*What you have to do*
Begin with the line containing "U17: AND CD4081", end with the last line of the records, and retype everything in between exactly, without the pictures.

*Records supplied*
◆ ◆ ◆ ◆
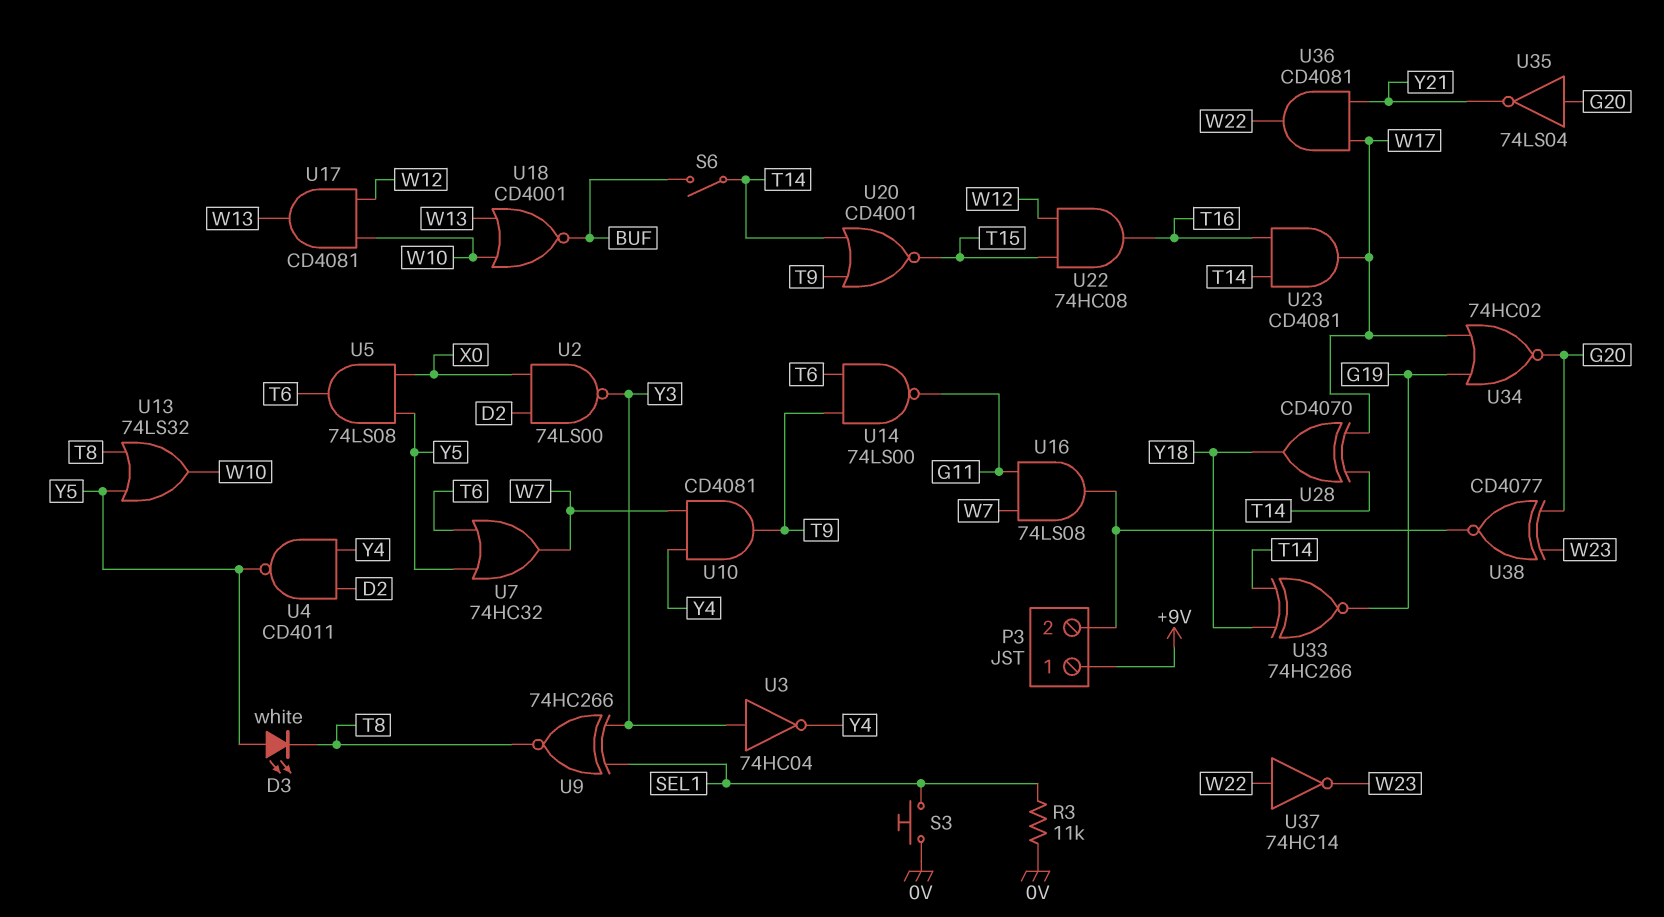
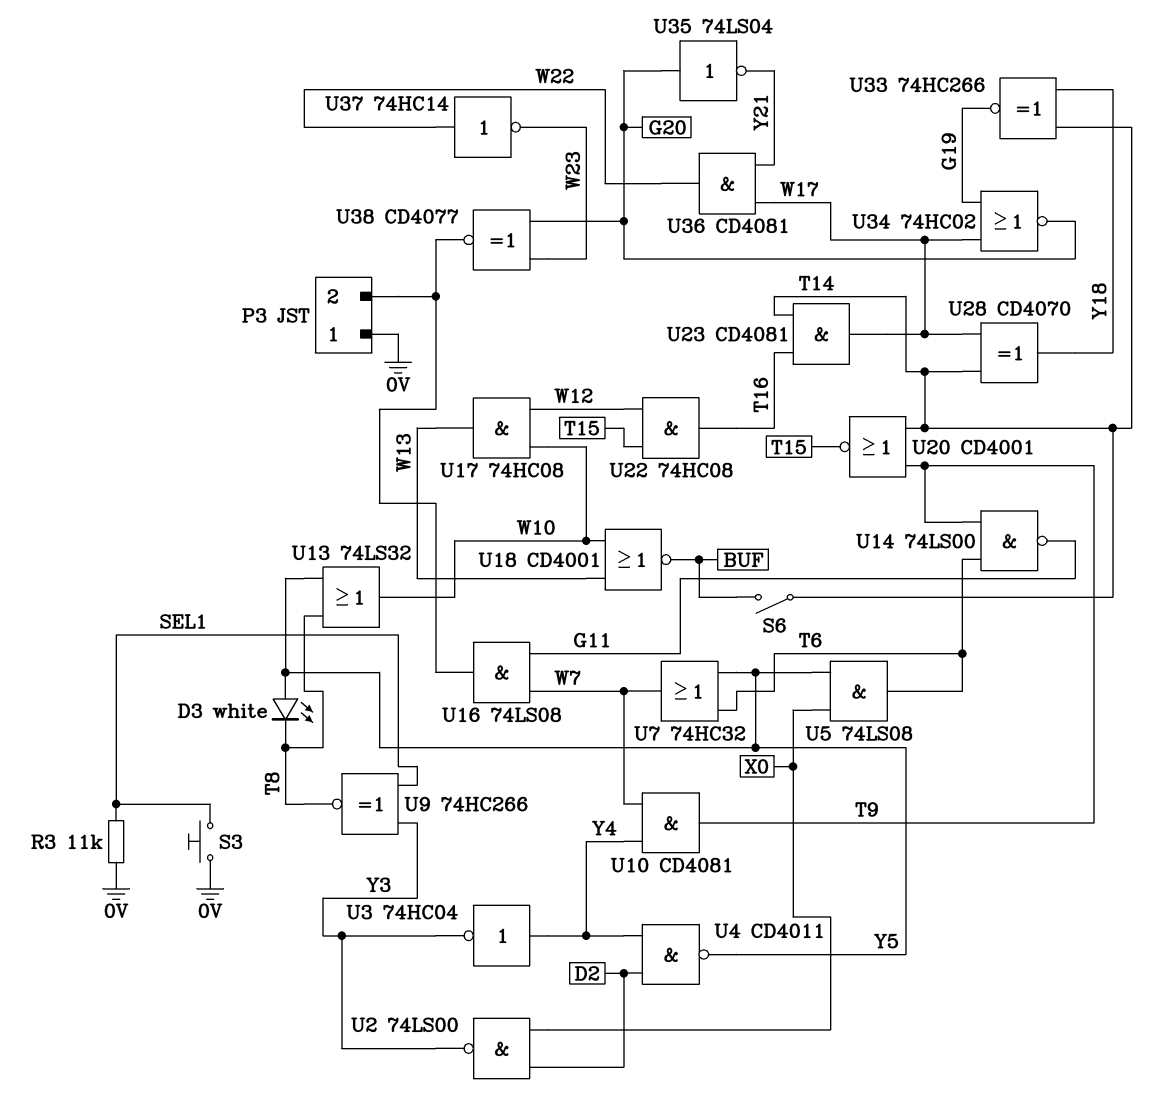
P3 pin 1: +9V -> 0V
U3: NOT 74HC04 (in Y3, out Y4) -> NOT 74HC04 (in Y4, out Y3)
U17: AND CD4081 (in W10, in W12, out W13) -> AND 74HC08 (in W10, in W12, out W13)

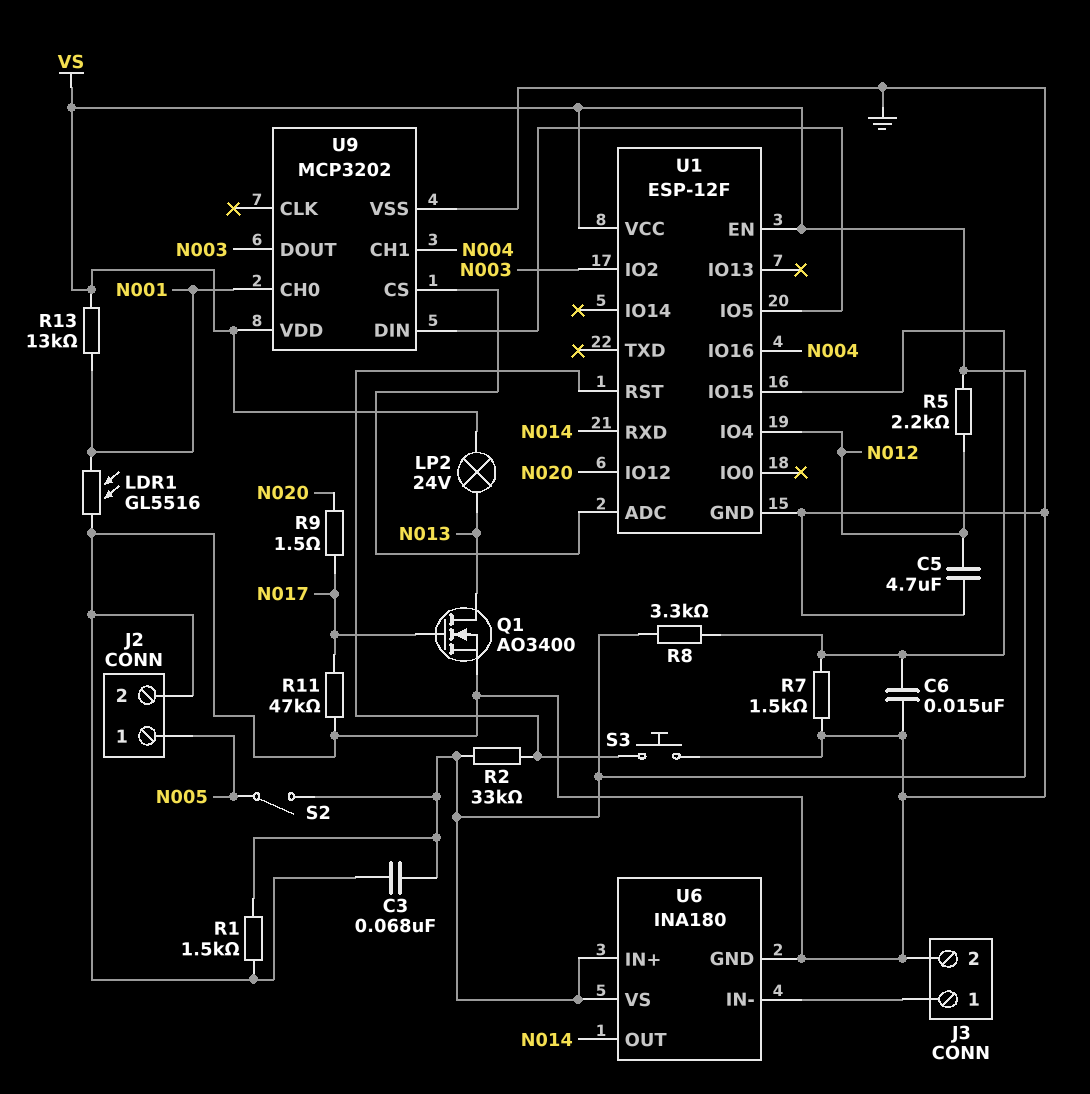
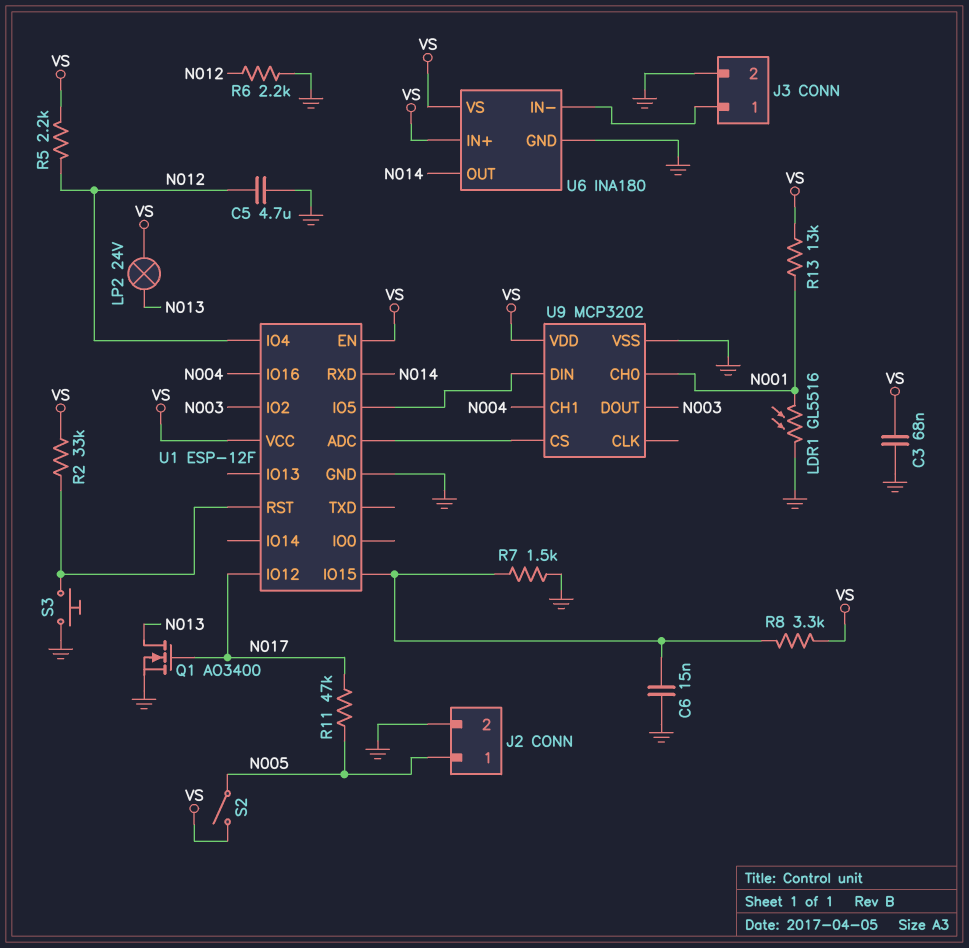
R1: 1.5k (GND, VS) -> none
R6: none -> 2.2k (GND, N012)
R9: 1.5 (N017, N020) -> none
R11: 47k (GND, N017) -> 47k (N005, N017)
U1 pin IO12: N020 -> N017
◆ ◆ ◆ ◆
*Response below*
U17: AND CD4081 (in W10, in W12, out W13) -> AND 74HC08 (in W10, in W12, out W13)

R1: 1.5k (GND, VS) -> none
R6: none -> 2.2k (GND, N012)
R9: 1.5 (N017, N020) -> none
R11: 47k (GND, N017) -> 47k (N005, N017)
U1 pin IO12: N020 -> N017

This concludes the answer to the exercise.